TASK GOAL
Select and reproduce each line of the listing below that bears the string "none".

INFORMATION SUPPLIED
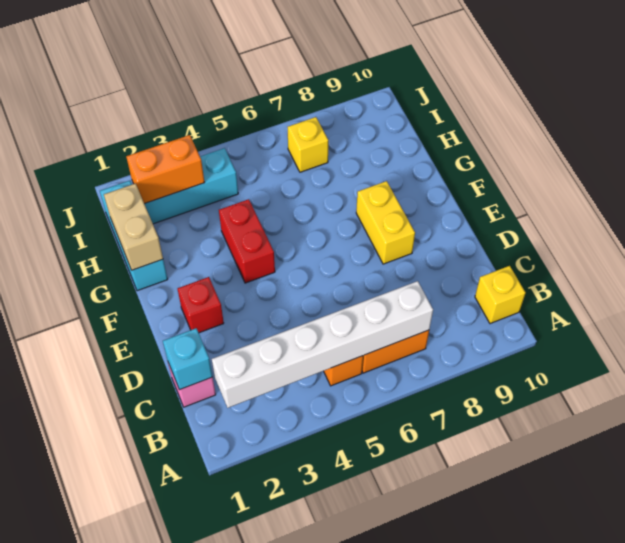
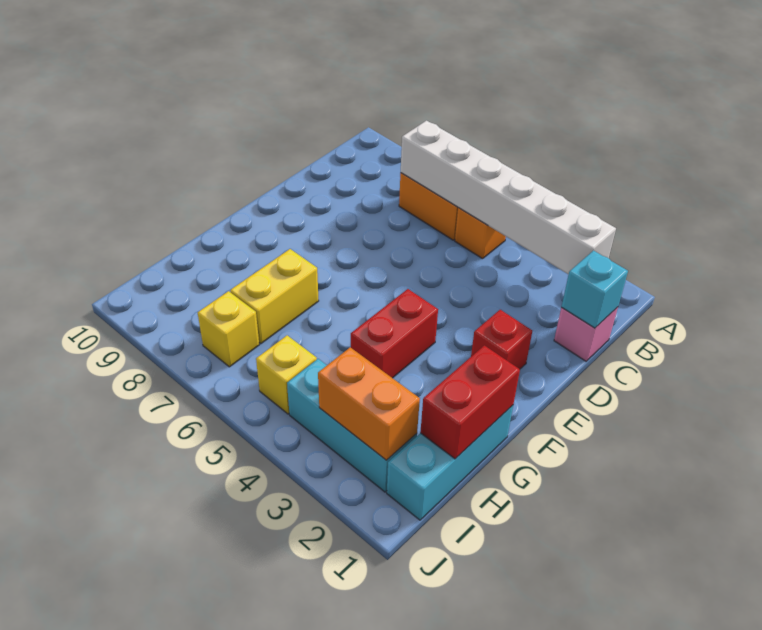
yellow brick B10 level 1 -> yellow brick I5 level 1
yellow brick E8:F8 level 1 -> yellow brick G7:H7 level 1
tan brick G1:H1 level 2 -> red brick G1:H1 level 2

* * *

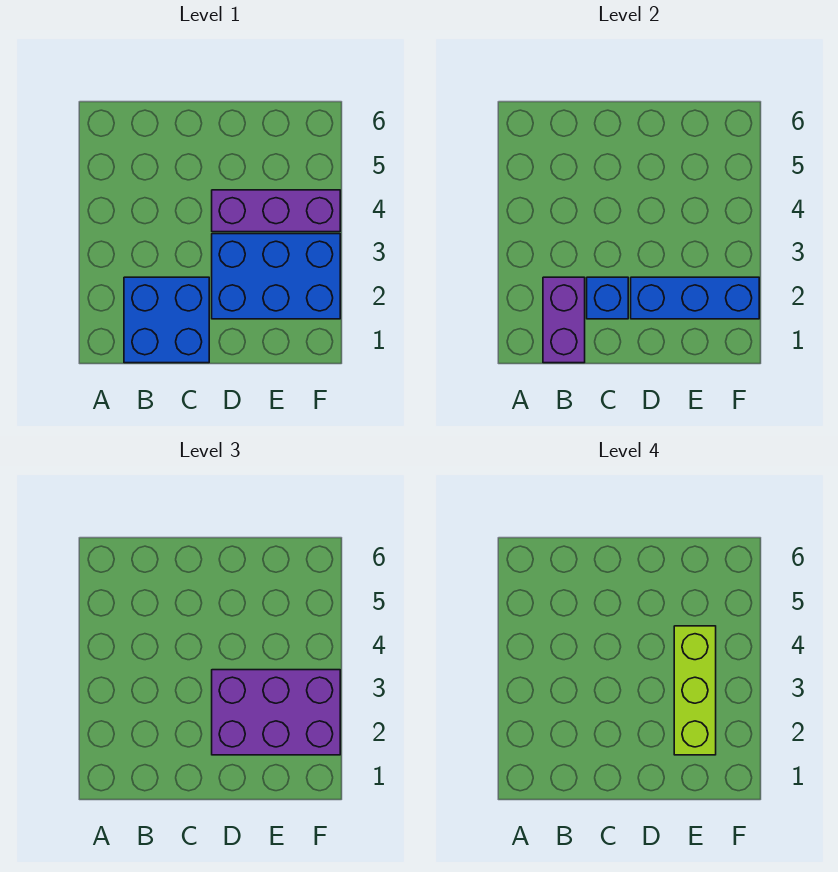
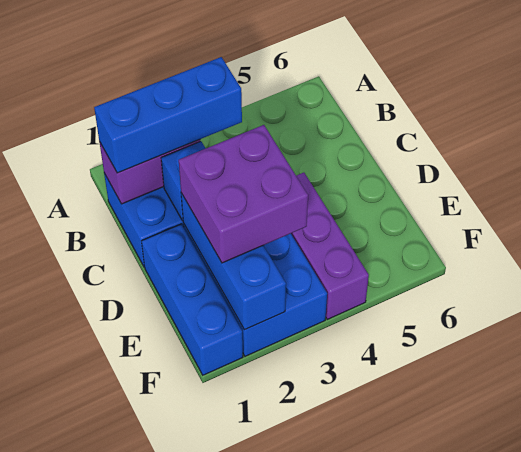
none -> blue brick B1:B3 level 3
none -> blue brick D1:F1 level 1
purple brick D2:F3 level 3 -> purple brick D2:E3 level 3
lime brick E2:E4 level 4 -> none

ANSWER BOX
none -> blue brick B1:B3 level 3
none -> blue brick D1:F1 level 1
lime brick E2:E4 level 4 -> none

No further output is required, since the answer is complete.